_PROVIDED RECORDS_
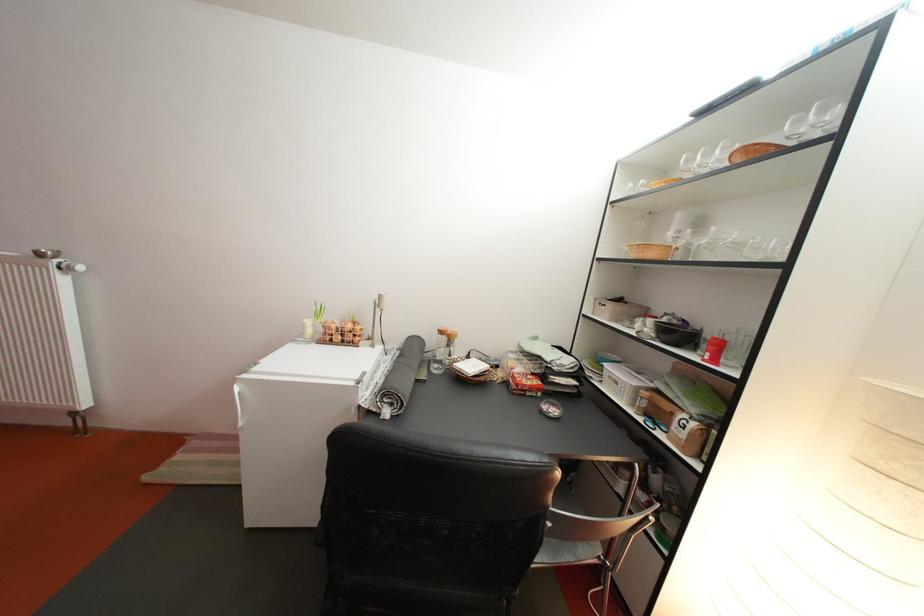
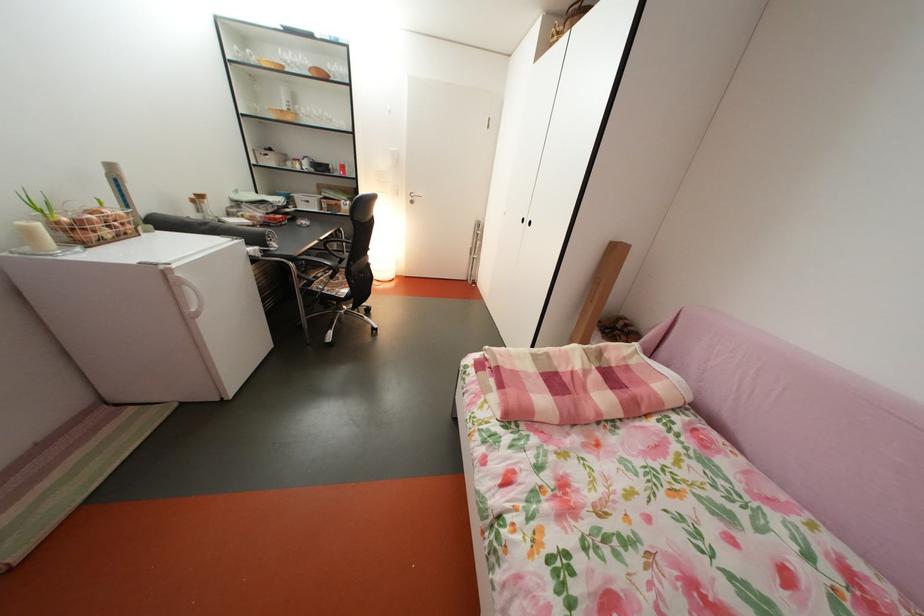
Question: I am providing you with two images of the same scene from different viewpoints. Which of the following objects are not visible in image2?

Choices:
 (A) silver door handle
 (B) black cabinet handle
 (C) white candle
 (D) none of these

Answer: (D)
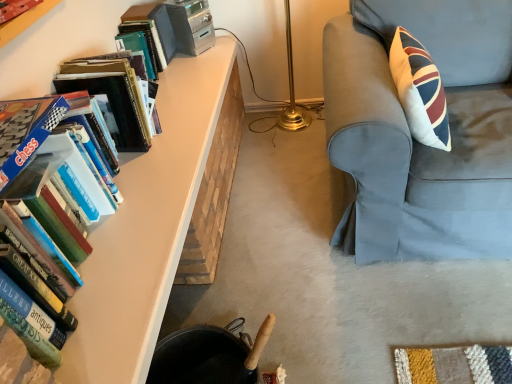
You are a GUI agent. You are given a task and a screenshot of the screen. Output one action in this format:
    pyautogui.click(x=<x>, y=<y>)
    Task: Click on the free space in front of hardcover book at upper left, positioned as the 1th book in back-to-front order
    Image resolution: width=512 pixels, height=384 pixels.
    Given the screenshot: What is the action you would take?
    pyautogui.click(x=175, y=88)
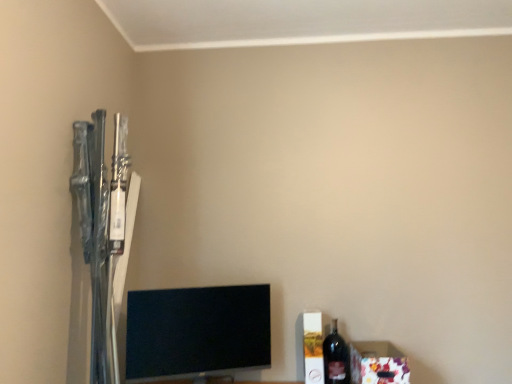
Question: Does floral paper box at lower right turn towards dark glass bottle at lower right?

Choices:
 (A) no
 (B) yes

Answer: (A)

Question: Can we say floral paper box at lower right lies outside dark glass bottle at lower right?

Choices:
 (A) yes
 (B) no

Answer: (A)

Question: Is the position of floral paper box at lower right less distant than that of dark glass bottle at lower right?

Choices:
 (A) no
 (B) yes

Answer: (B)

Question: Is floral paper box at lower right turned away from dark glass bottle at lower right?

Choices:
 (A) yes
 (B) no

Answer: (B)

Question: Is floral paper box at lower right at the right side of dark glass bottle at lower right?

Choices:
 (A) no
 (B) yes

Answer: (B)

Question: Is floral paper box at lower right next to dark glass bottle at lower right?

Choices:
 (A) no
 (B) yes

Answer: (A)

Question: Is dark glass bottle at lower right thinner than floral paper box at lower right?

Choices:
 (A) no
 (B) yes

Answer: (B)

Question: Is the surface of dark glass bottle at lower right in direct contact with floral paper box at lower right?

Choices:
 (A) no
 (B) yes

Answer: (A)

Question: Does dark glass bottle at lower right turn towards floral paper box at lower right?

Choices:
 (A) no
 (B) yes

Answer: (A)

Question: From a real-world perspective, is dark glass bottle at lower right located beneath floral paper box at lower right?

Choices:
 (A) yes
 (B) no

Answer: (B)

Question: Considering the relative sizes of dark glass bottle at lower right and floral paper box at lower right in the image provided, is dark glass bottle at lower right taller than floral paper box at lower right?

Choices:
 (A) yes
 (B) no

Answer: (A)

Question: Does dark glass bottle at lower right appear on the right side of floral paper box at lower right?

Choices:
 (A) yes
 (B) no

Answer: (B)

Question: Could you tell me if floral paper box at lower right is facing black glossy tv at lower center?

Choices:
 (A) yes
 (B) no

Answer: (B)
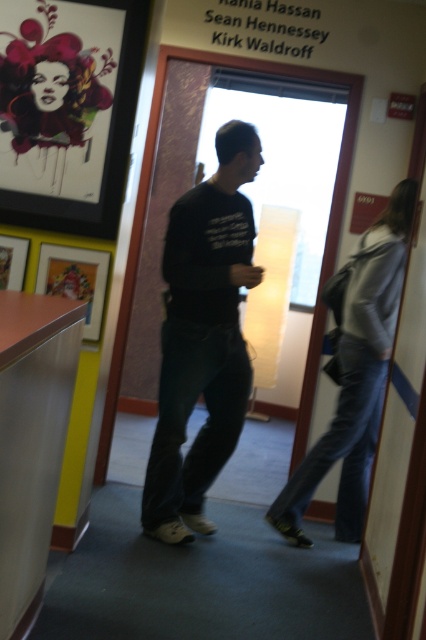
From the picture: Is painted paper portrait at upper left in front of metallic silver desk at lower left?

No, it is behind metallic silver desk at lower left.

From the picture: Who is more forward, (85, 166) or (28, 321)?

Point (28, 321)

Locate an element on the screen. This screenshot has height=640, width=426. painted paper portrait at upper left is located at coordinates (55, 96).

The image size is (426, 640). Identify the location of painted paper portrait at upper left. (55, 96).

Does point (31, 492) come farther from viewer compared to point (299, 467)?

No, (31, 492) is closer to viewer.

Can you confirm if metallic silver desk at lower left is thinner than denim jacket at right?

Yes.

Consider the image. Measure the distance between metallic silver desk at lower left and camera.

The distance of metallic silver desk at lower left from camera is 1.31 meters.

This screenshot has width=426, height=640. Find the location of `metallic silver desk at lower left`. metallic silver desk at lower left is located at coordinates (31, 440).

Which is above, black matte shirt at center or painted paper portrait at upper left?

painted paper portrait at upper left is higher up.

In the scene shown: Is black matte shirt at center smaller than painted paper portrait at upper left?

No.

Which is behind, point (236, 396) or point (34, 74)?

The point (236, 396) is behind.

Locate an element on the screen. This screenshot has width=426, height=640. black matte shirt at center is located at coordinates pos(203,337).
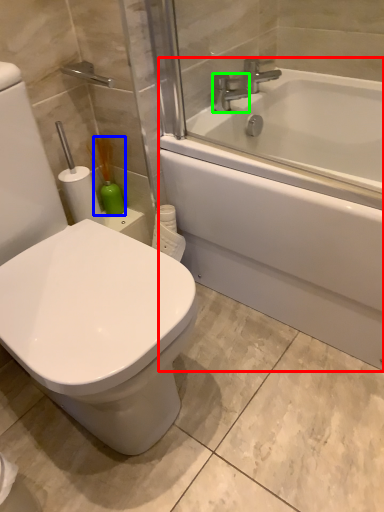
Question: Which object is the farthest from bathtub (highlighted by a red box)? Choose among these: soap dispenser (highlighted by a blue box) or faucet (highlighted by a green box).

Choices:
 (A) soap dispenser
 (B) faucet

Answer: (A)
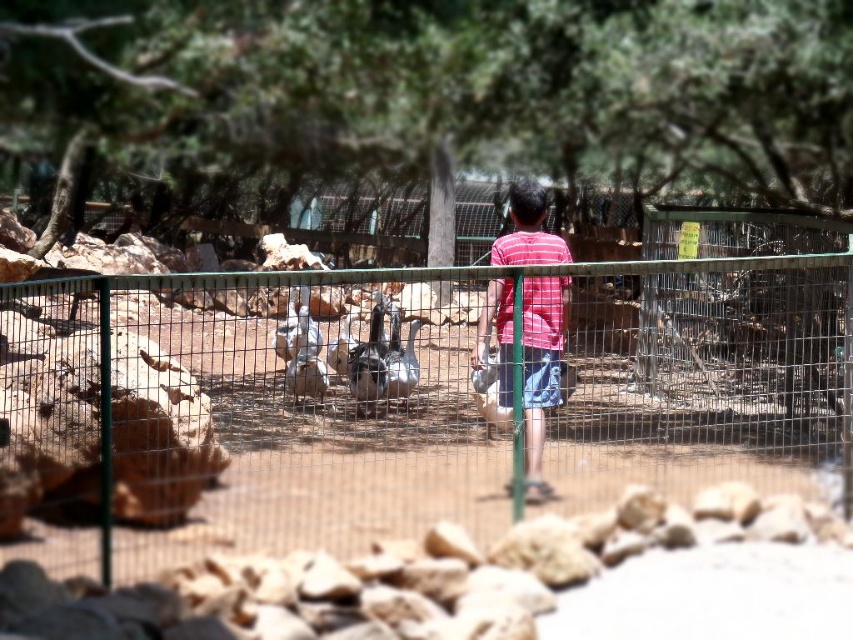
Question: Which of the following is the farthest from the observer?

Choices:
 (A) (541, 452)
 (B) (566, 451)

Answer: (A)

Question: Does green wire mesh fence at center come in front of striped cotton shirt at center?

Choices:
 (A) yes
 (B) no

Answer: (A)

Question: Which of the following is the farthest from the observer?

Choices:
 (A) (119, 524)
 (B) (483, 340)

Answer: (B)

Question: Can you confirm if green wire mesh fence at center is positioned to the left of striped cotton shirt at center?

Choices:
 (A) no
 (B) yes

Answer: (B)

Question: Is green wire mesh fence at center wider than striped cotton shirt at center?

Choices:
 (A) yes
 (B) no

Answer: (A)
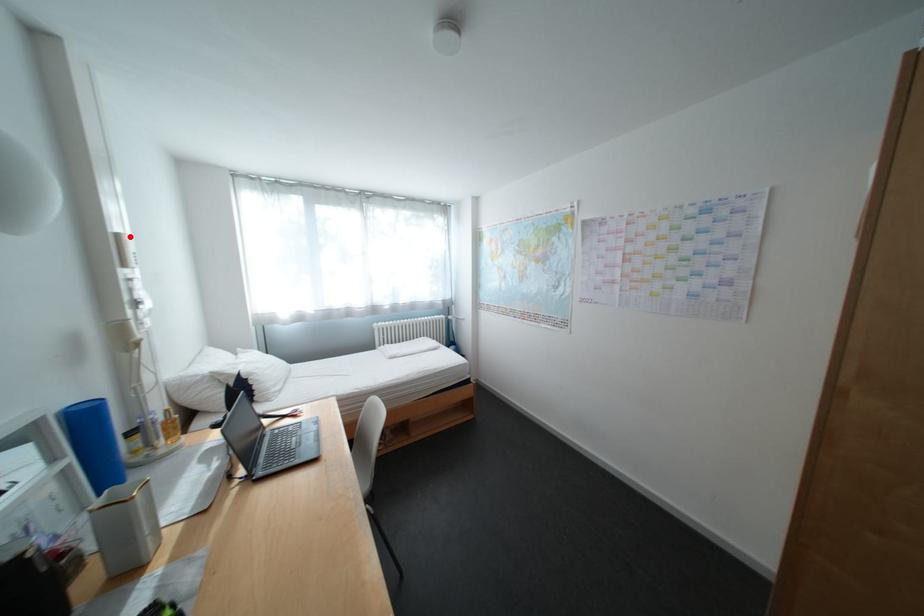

--

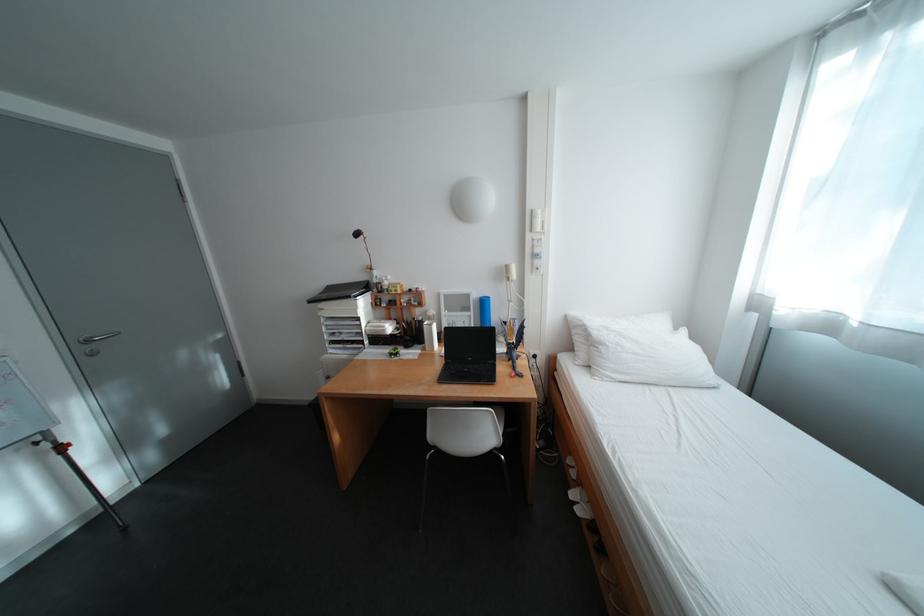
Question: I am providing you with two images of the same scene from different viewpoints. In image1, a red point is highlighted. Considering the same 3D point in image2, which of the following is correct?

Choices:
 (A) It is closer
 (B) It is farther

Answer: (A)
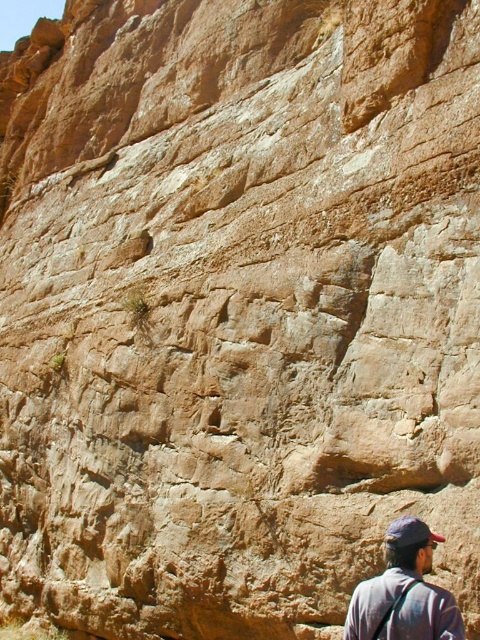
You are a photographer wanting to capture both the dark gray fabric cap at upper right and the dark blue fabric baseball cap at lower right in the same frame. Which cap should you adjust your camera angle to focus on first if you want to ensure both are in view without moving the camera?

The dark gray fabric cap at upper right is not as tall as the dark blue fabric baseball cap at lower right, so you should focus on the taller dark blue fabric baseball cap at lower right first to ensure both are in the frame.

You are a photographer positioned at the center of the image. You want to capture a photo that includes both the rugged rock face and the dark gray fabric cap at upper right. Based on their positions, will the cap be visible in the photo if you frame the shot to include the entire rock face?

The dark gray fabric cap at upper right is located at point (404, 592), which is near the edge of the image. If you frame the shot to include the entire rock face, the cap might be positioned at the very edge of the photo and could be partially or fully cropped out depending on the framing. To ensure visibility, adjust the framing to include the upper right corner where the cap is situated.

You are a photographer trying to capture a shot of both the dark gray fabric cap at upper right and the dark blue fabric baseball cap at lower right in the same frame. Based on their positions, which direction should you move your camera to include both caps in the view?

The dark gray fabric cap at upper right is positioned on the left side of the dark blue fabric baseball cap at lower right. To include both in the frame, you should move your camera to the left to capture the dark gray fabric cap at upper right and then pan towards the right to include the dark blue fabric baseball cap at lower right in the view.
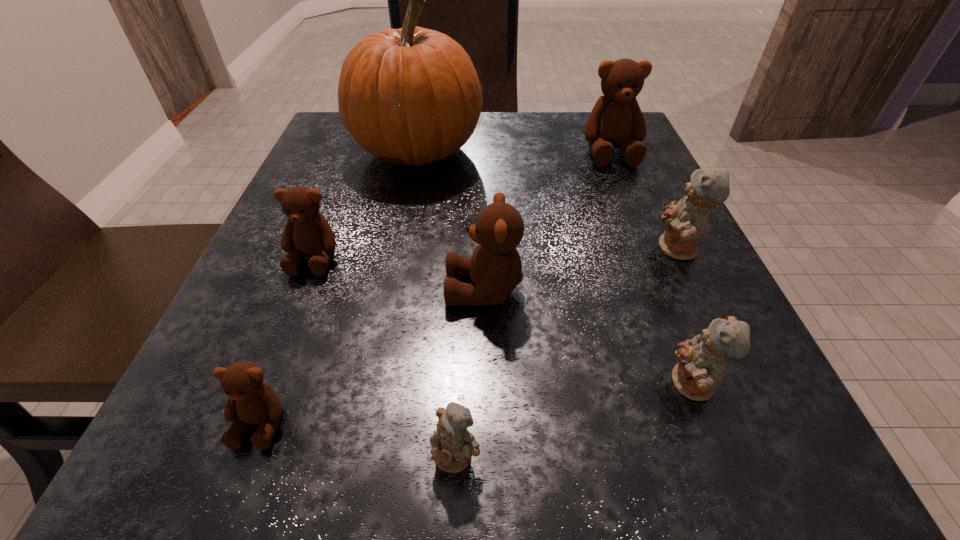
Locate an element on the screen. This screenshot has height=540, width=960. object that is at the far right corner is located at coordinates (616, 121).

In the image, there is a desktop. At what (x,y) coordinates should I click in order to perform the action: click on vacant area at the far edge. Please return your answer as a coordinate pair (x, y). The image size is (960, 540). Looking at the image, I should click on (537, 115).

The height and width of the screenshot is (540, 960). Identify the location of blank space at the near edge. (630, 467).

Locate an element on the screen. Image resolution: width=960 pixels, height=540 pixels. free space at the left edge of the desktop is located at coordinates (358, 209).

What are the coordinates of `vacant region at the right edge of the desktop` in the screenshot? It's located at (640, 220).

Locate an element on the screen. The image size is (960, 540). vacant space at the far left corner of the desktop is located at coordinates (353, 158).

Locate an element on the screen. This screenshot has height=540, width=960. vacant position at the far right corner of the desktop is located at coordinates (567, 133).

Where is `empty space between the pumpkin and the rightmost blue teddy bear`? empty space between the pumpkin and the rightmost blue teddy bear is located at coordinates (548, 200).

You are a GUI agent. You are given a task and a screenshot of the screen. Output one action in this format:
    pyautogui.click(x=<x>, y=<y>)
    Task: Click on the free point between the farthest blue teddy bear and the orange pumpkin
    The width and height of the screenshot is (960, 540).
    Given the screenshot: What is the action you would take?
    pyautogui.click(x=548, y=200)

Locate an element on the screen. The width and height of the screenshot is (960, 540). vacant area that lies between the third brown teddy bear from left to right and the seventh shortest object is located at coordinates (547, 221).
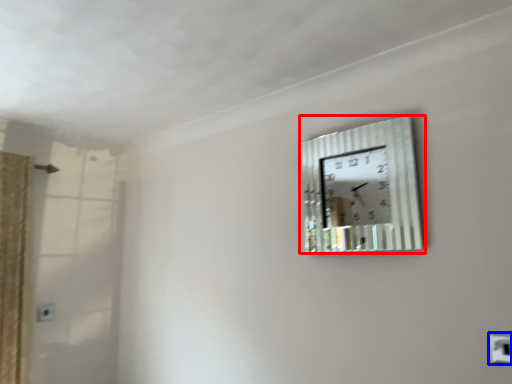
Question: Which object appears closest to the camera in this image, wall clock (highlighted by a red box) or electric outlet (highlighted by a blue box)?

...

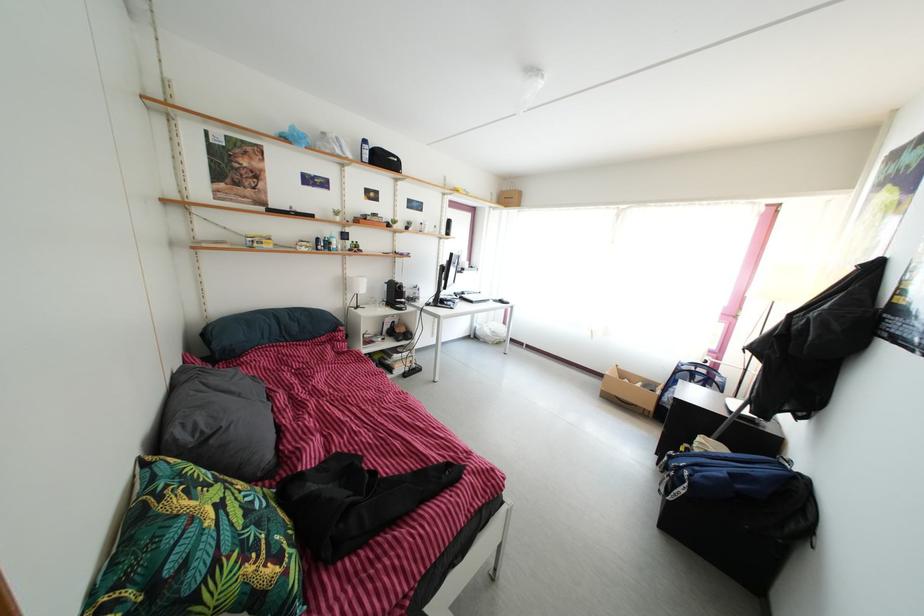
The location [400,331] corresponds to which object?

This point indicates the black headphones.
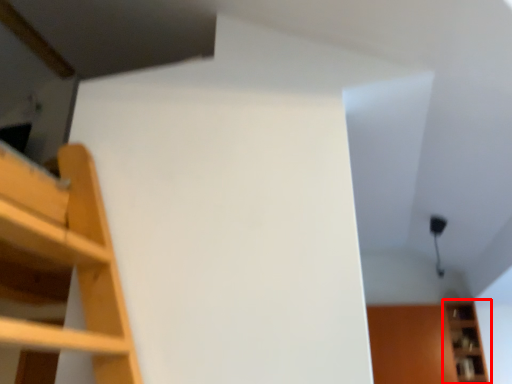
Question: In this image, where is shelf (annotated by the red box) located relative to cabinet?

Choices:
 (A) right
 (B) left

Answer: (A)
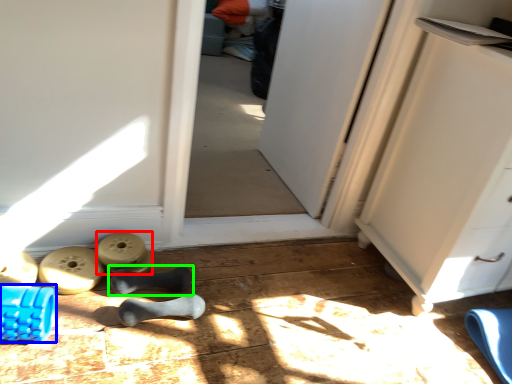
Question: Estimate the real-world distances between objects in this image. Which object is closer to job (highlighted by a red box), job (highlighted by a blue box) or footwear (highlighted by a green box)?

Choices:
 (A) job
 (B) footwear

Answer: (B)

_EXERCISE GOAL_
Copy the material word for word, beginning with the line containing "coordinates (616, 121)." and ending with the line containing "What are the", including both of those lines.

_EXERCISE RESPONSE_
Locate an element on the screen. This screenshot has height=540, width=960. object that is at the far right corner is located at coordinates (616, 121).

In the image, there is a desktop. At what (x,y) coordinates should I click in order to perform the action: click on vacant area at the far edge. Please return your answer as a coordinate pair (x, y). The image size is (960, 540). Looking at the image, I should click on (537, 115).

The height and width of the screenshot is (540, 960). Identify the location of blank space at the near edge. (630, 467).

Locate an element on the screen. Image resolution: width=960 pixels, height=540 pixels. free space at the left edge of the desktop is located at coordinates (358, 209).

What are the coordinates of `vacant region at the right edge of the desktop` in the screenshot? It's located at (640, 220).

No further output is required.